**HOW TO COMPLETE THIS TASK**
The full listing should be written out verbatim, and its images should be dropped.

**GIVEN INFORMATION**
=====
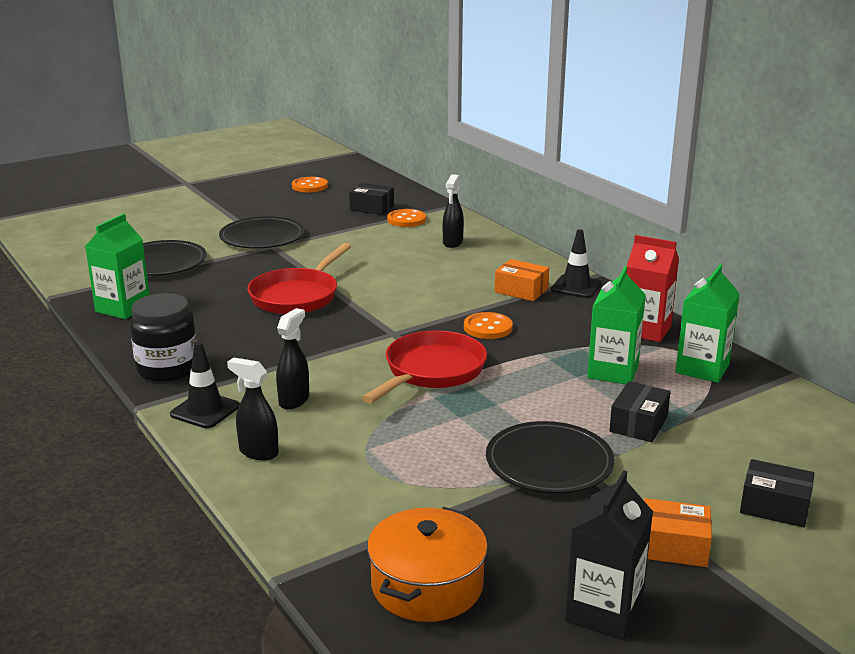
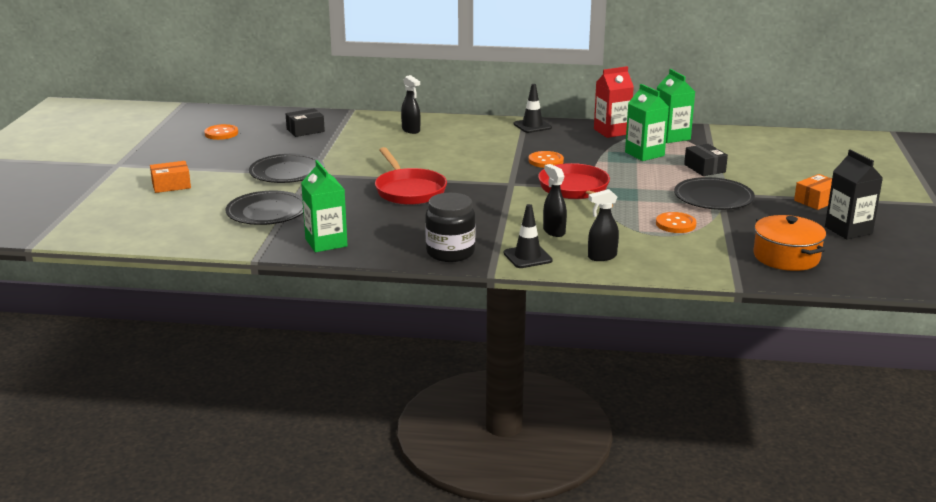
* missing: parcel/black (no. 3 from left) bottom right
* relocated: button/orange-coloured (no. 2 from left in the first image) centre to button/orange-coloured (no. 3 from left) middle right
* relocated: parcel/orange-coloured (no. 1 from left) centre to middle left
=====
**ANSWER SECTION**
* missing: parcel/black (no. 3 from left) bottom right
* relocated: button/orange-coloured (no. 2 from left in the first image) centre to button/orange-coloured (no. 3 from left) middle right
* relocated: parcel/orange-coloured (no. 1 from left) centre to middle left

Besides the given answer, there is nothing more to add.